◆ **Problem details**
Each entry needs to be reproduced exactly, with none left out.

◆ **Material provided**
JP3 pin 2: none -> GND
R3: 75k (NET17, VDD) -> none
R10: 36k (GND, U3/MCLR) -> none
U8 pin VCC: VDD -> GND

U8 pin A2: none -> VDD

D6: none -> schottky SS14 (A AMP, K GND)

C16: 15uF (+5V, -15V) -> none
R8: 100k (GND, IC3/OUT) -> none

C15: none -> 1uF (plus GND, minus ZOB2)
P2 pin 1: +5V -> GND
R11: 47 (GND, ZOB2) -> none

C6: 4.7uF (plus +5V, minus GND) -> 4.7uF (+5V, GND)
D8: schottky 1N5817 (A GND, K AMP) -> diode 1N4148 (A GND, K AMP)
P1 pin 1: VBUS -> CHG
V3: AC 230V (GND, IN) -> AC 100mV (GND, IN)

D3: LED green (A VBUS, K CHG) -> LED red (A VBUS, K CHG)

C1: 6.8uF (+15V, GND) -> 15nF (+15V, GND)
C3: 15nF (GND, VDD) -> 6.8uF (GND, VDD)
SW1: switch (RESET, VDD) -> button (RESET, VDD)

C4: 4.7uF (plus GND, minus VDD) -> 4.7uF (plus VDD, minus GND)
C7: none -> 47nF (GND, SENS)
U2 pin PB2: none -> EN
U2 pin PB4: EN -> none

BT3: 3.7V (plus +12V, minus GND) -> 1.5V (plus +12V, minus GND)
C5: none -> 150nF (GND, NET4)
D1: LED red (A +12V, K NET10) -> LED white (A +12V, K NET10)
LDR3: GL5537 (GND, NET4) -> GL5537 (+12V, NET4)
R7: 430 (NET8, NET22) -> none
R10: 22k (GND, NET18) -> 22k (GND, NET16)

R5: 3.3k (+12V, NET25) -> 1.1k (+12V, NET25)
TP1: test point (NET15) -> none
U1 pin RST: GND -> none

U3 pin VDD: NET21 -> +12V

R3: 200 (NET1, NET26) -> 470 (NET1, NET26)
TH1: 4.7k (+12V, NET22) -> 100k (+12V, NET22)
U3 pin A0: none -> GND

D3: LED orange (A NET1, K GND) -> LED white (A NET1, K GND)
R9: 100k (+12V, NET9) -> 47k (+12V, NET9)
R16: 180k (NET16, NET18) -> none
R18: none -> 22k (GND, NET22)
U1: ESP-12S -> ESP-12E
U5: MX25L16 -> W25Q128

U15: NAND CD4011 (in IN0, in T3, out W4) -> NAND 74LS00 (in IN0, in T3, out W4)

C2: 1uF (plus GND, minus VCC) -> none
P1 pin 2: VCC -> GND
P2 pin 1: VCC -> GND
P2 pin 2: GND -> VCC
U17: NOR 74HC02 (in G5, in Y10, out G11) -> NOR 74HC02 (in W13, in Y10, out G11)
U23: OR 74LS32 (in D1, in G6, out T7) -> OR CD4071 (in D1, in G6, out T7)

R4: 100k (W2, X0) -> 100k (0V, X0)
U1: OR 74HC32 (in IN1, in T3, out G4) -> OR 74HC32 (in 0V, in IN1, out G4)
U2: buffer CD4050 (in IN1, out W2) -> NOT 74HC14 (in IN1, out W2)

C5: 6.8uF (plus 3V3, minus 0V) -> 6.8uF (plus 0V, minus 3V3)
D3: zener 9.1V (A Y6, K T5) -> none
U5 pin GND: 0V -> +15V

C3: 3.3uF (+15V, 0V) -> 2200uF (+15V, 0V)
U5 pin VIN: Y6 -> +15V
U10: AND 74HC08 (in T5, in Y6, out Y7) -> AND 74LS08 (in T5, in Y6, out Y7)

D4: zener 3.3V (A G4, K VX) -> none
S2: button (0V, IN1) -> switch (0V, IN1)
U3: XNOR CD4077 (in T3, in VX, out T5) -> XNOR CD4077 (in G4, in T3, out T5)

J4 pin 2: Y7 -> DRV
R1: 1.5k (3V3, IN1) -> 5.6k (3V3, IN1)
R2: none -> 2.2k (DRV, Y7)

◆ **Response for this exercise**
JP3 pin 2: none -> GND
R3: 75k (NET17, VDD) -> none
R10: 36k (GND, U3/MCLR) -> none
U8 pin VCC: VDD -> GND

U8 pin A2: none -> VDD

D6: none -> schottky SS14 (A AMP, K GND)

C16: 15uF (+5V, -15V) -> none
R8: 100k (GND, IC3/OUT) -> none

C15: none -> 1uF (plus GND, minus ZOB2)
P2 pin 1: +5V -> GND
R11: 47 (GND, ZOB2) -> none

C6: 4.7uF (plus +5V, minus GND) -> 4.7uF (+5V, GND)
D8: schottky 1N5817 (A GND, K AMP) -> diode 1N4148 (A GND, K AMP)
P1 pin 1: VBUS -> CHG
V3: AC 230V (GND, IN) -> AC 100mV (GND, IN)

D3: LED green (A VBUS, K CHG) -> LED red (A VBUS, K CHG)

C1: 6.8uF (+15V, GND) -> 15nF (+15V, GND)
C3: 15nF (GND, VDD) -> 6.8uF (GND, VDD)
SW1: switch (RESET, VDD) -> button (RESET, VDD)

C4: 4.7uF (plus GND, minus VDD) -> 4.7uF (plus VDD, minus GND)
C7: none -> 47nF (GND, SENS)
U2 pin PB2: none -> EN
U2 pin PB4: EN -> none

BT3: 3.7V (plus +12V, minus GND) -> 1.5V (plus +12V, minus GND)
C5: none -> 150nF (GND, NET4)
D1: LED red (A +12V, K NET10) -> LED white (A +12V, K NET10)
LDR3: GL5537 (GND, NET4) -> GL5537 (+12V, NET4)
R7: 430 (NET8, NET22) -> none
R10: 22k (GND, NET18) -> 22k (GND, NET16)

R5: 3.3k (+12V, NET25) -> 1.1k (+12V, NET25)
TP1: test point (NET15) -> none
U1 pin RST: GND -> none

U3 pin VDD: NET21 -> +12V

R3: 200 (NET1, NET26) -> 470 (NET1, NET26)
TH1: 4.7k (+12V, NET22) -> 100k (+12V, NET22)
U3 pin A0: none -> GND

D3: LED orange (A NET1, K GND) -> LED white (A NET1, K GND)
R9: 100k (+12V, NET9) -> 47k (+12V, NET9)
R16: 180k (NET16, NET18) -> none
R18: none -> 22k (GND, NET22)
U1: ESP-12S -> ESP-12E
U5: MX25L16 -> W25Q128

U15: NAND CD4011 (in IN0, in T3, out W4) -> NAND 74LS00 (in IN0, in T3, out W4)

C2: 1uF (plus GND, minus VCC) -> none
P1 pin 2: VCC -> GND
P2 pin 1: VCC -> GND
P2 pin 2: GND -> VCC
U17: NOR 74HC02 (in G5, in Y10, out G11) -> NOR 74HC02 (in W13, in Y10, out G11)
U23: OR 74LS32 (in D1, in G6, out T7) -> OR CD4071 (in D1, in G6, out T7)

R4: 100k (W2, X0) -> 100k (0V, X0)
U1: OR 74HC32 (in IN1, in T3, out G4) -> OR 74HC32 (in 0V, in IN1, out G4)
U2: buffer CD4050 (in IN1, out W2) -> NOT 74HC14 (in IN1, out W2)

C5: 6.8uF (plus 3V3, minus 0V) -> 6.8uF (plus 0V, minus 3V3)
D3: zener 9.1V (A Y6, K T5) -> none
U5 pin GND: 0V -> +15V

C3: 3.3uF (+15V, 0V) -> 2200uF (+15V, 0V)
U5 pin VIN: Y6 -> +15V
U10: AND 74HC08 (in T5, in Y6, out Y7) -> AND 74LS08 (in T5, in Y6, out Y7)

D4: zener 3.3V (A G4, K VX) -> none
S2: button (0V, IN1) -> switch (0V, IN1)
U3: XNOR CD4077 (in T3, in VX, out T5) -> XNOR CD4077 (in G4, in T3, out T5)

J4 pin 2: Y7 -> DRV
R1: 1.5k (3V3, IN1) -> 5.6k (3V3, IN1)
R2: none -> 2.2k (DRV, Y7)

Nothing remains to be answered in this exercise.